Content starts

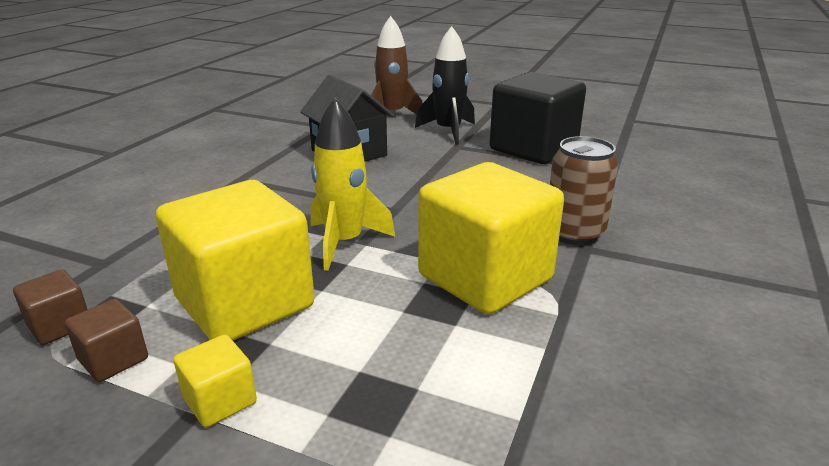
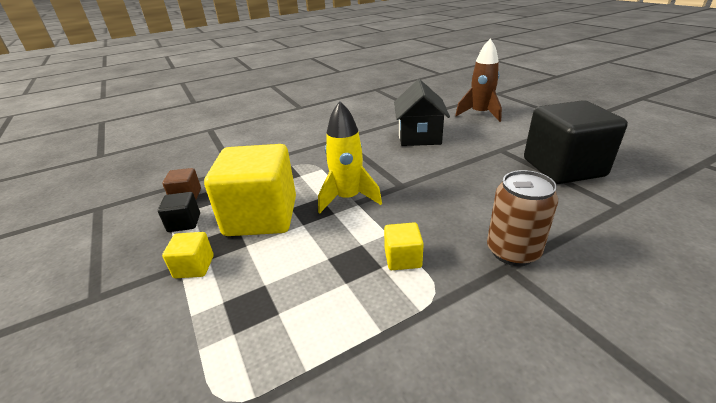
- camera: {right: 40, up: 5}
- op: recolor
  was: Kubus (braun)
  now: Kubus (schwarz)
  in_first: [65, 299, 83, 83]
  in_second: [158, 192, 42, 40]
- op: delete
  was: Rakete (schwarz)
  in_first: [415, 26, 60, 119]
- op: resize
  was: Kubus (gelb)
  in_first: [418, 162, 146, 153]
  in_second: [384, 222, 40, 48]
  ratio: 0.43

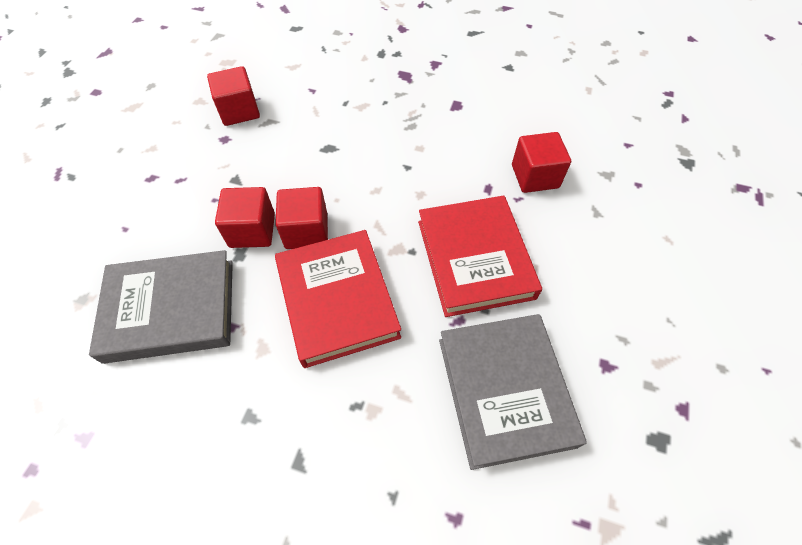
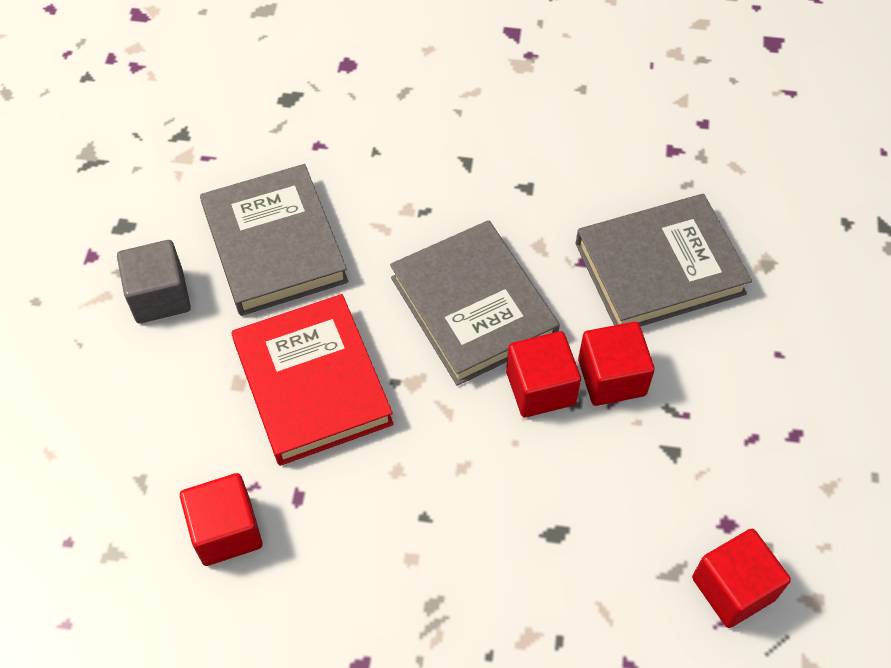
- camera: {right: 170, up: 0}
- op: recolor
  was: Buch (rot)
  now: Buch (grau)
  in_first: [275, 230, 126, 138]
  in_second: [390, 220, 170, 166]
- op: insert
  now: Kubus (grau)
  in_second: [117, 240, 74, 83]

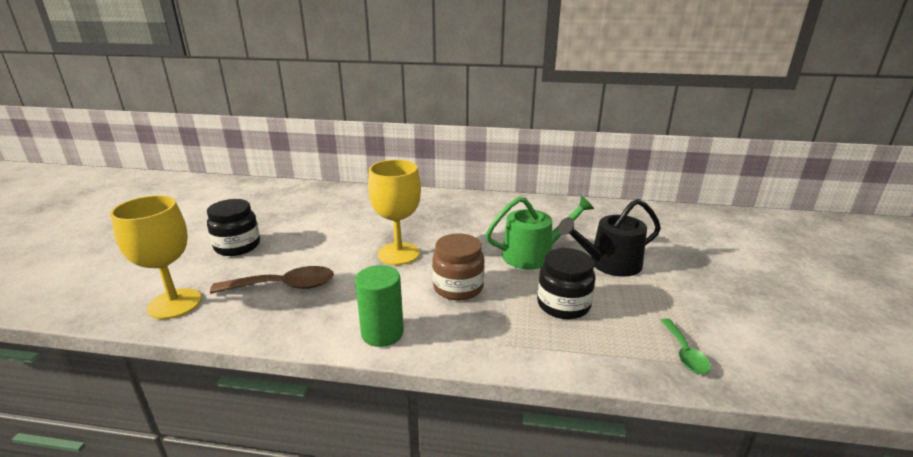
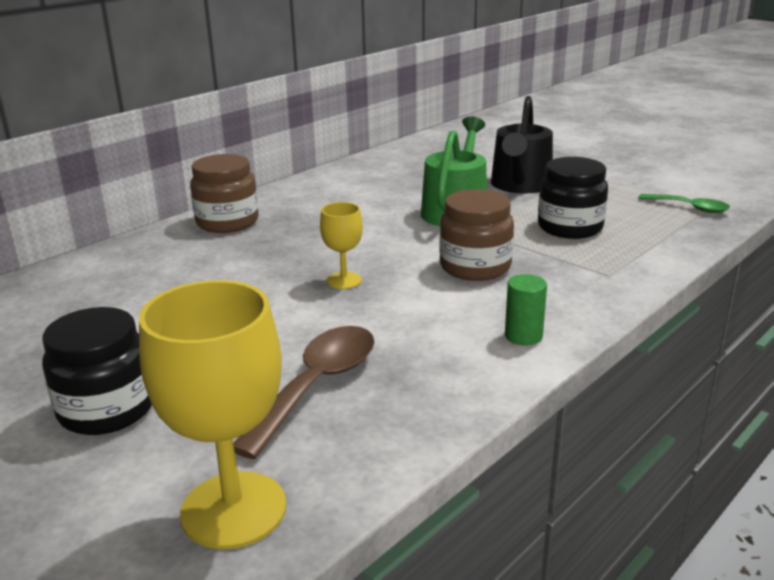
- camera: {right: -55, up: 0}
- op: resize
  was: Vollzylinder (grün)
  in_first: [355, 265, 49, 82]
  in_second: [505, 274, 42, 72]
  ratio: 0.61
- op: resize
  was: Kelch (gelb)
  in_first: [368, 160, 53, 105]
  in_second: [320, 202, 43, 87]
  ratio: 0.52
- op: insert
  now: Einmachglas (braun)
  in_second: [190, 154, 69, 79]

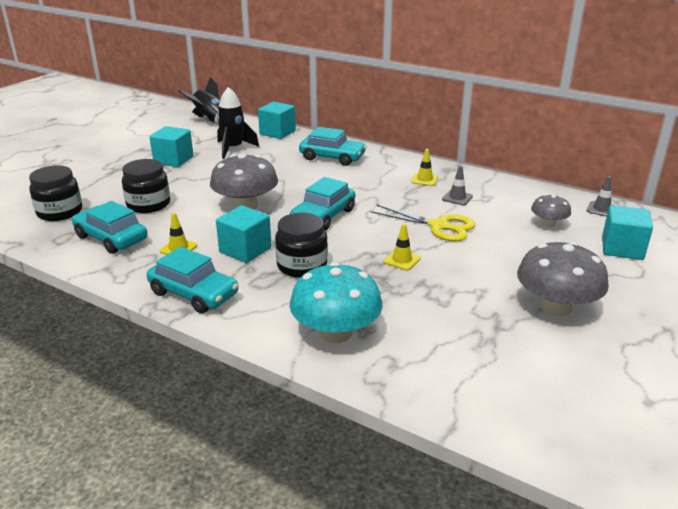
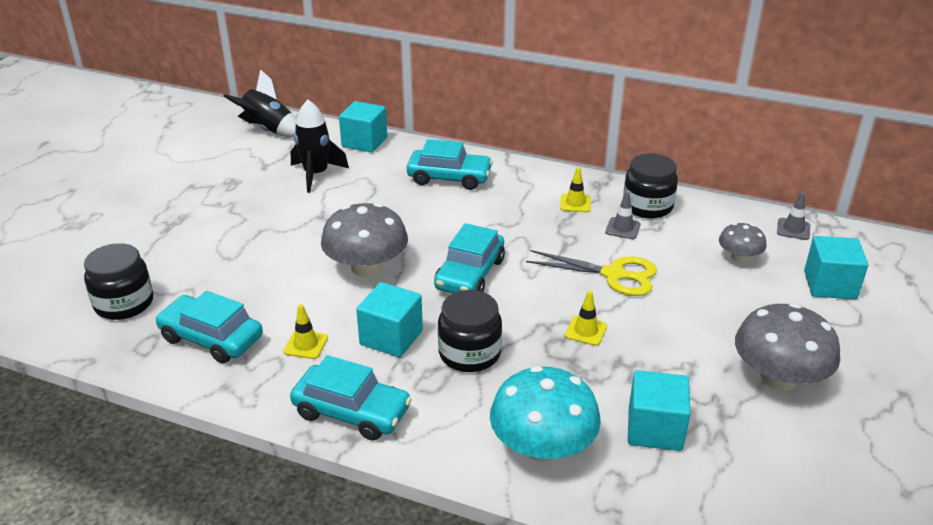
- camera: {right: -10, up: 5}
- op: move
  was: Einmachglas (schwarz)
  in_first: [122, 159, 48, 54]
  in_second: [623, 154, 55, 65]
- op: move
  was: Kubus (türkis)
  in_first: [149, 126, 44, 41]
  in_second: [628, 370, 63, 81]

Content ends

YOUR OBJECTIVE =>
Reply with the number of lines in the preceding entries that contain "camera", and no other words.

RESPONSE =>
4